## Exercise brief
Set down, exactly and with nothing added, the lines running from the one that holds "relocated | yellow_vase" to the final line of the records. Pictures stay out of the copy.

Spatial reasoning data
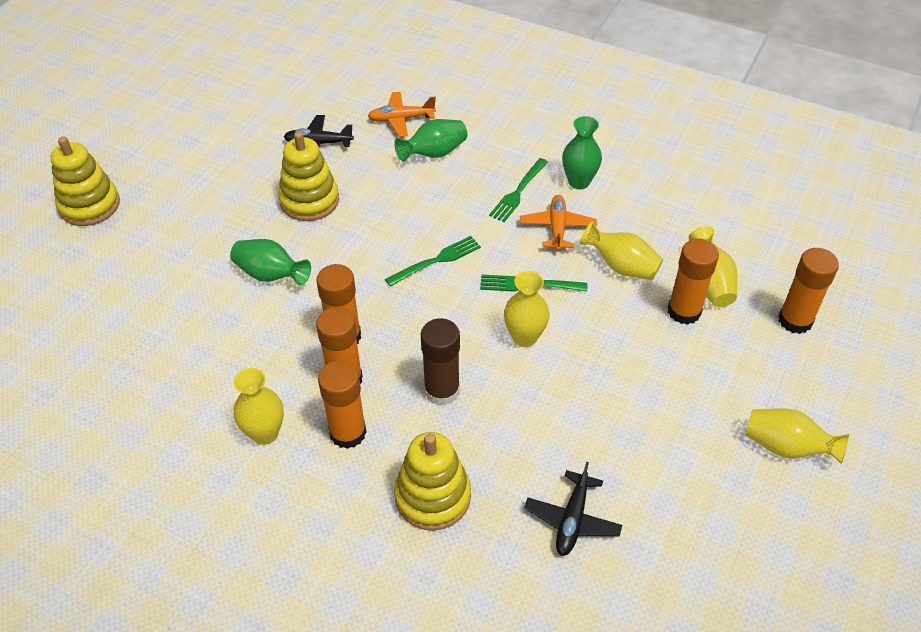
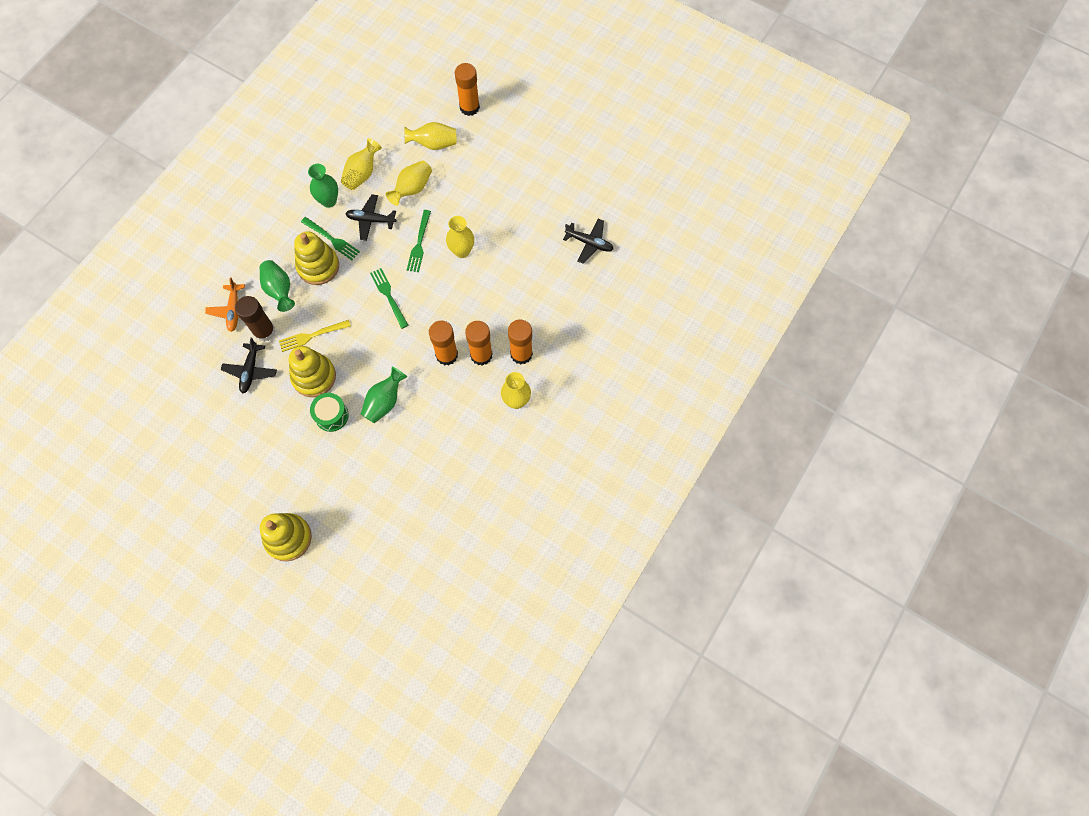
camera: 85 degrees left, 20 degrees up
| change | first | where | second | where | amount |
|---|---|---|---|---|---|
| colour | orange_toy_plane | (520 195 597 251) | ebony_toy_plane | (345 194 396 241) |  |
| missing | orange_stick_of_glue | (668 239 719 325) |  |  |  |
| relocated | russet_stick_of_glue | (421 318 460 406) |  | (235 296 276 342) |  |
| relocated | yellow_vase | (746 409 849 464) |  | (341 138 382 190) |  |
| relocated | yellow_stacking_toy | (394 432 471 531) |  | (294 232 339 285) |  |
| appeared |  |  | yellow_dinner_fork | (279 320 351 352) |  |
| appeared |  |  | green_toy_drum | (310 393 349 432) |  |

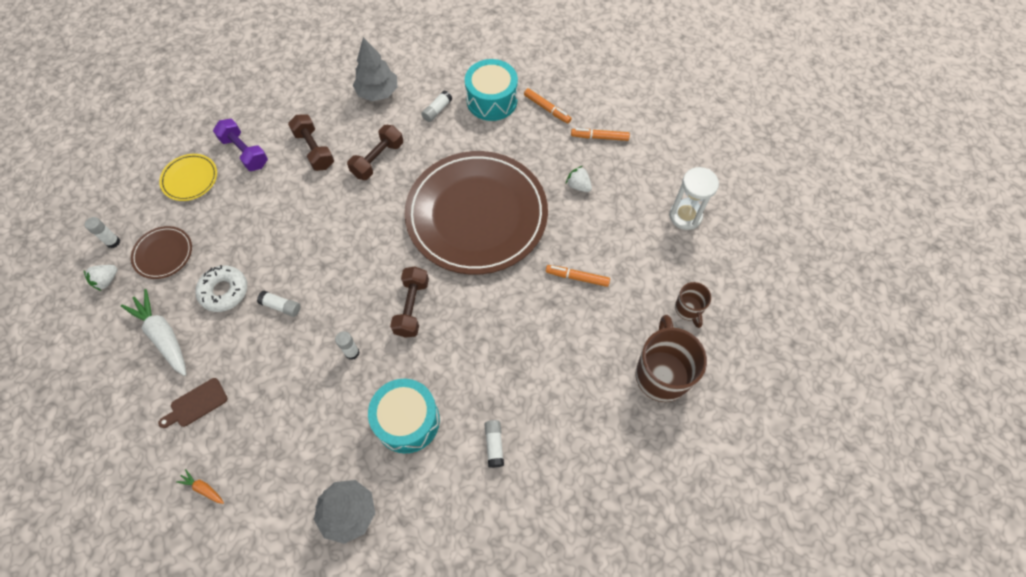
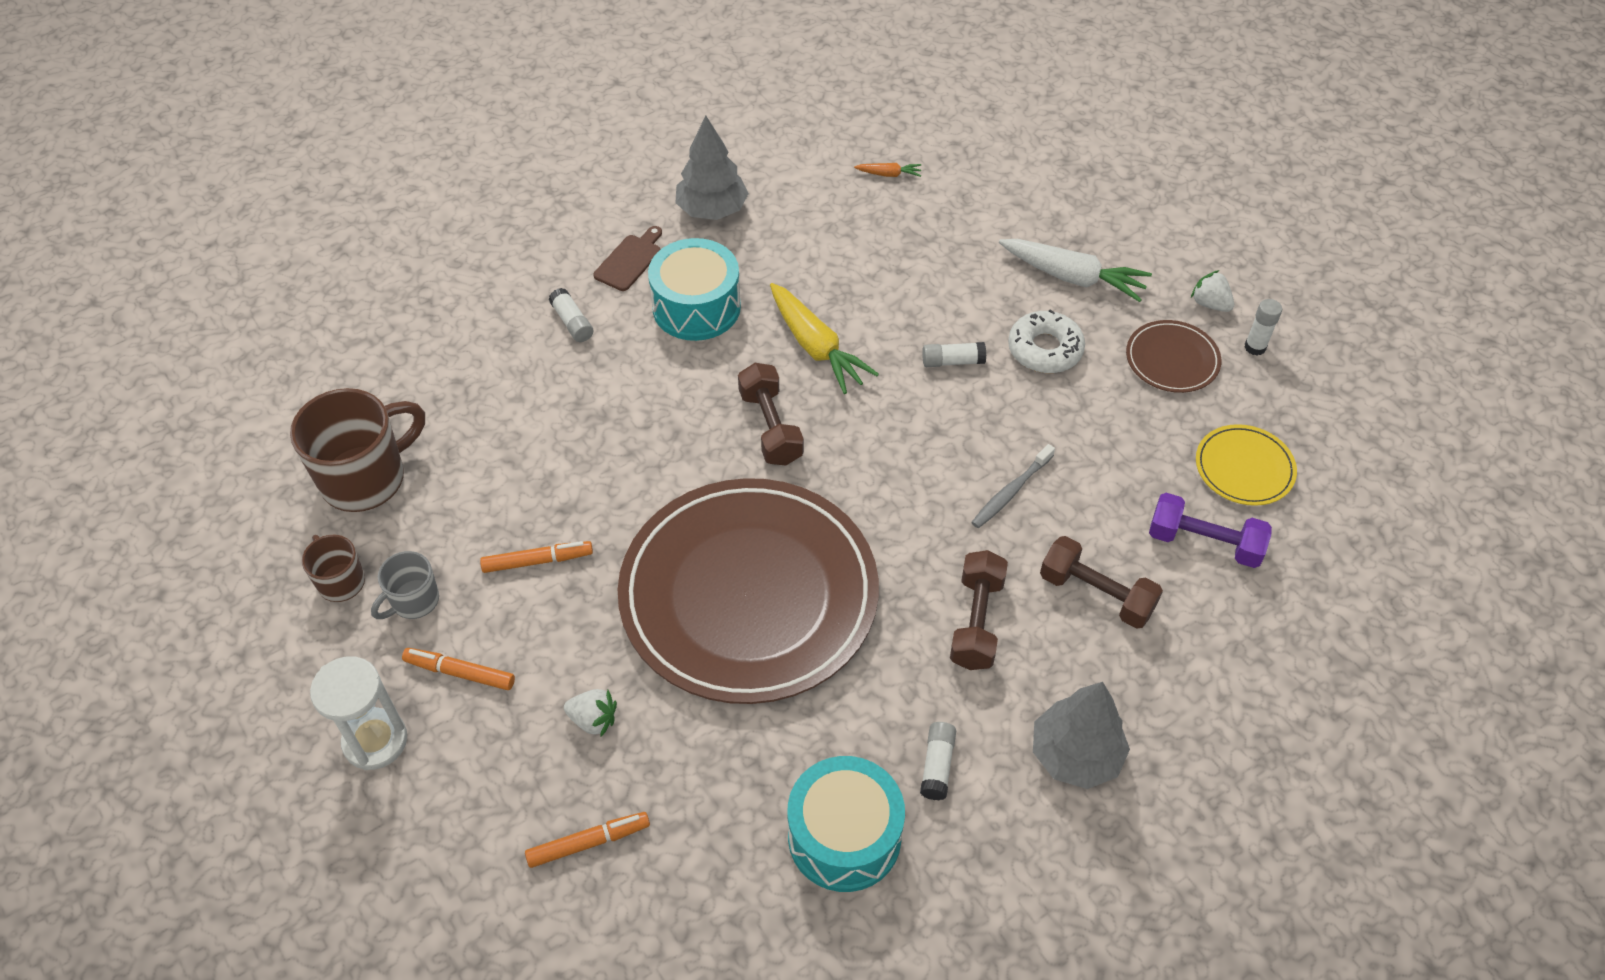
camera: 155 degrees right, 10 degrees down
| change | first | where | second | where | amount |
|---|---|---|---|---|---|
| relocated | orange_marker_pen | (524 88 571 124) |  | (402 648 515 690) |  |
| spun | white_berry | (84 265 118 291) |  | (1191 270 1234 312) | 60 degrees counterclockwise |
| spun | russet_coffee_mug | (635 315 707 402) |  | (290 388 425 512) | 105 degrees counterclockwise |
| exchanged | white_stick_of_glue | (335 331 360 360) | yellow_toy_carrot | (770 283 879 394) |  |
| relocated | russet_chopping_board | (158 378 228 428) |  | (593 226 662 291) |  |
| appeared |  |  | ash-grey_tooth_brush | (971 444 1055 528) |  |
| appeared |  |  | ash-grey_coffee_mug | (371 551 439 619) |  |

## Response for this exercise
| relocated | yellow_vase | (746 409 849 464) |  | (341 138 382 190) |  |
| relocated | yellow_stacking_toy | (394 432 471 531) |  | (294 232 339 285) |  |
| appeared |  |  | yellow_dinner_fork | (279 320 351 352) |  |
| appeared |  |  | green_toy_drum | (310 393 349 432) |  |

camera: 155 degrees right, 10 degrees down
| change | first | where | second | where | amount |
|---|---|---|---|---|---|
| relocated | orange_marker_pen | (524 88 571 124) |  | (402 648 515 690) |  |
| spun | white_berry | (84 265 118 291) |  | (1191 270 1234 312) | 60 degrees counterclockwise |
| spun | russet_coffee_mug | (635 315 707 402) |  | (290 388 425 512) | 105 degrees counterclockwise |
| exchanged | white_stick_of_glue | (335 331 360 360) | yellow_toy_carrot | (770 283 879 394) |  |
| relocated | russet_chopping_board | (158 378 228 428) |  | (593 226 662 291) |  |
| appeared |  |  | ash-grey_tooth_brush | (971 444 1055 528) |  |
| appeared |  |  | ash-grey_coffee_mug | (371 551 439 619) |  |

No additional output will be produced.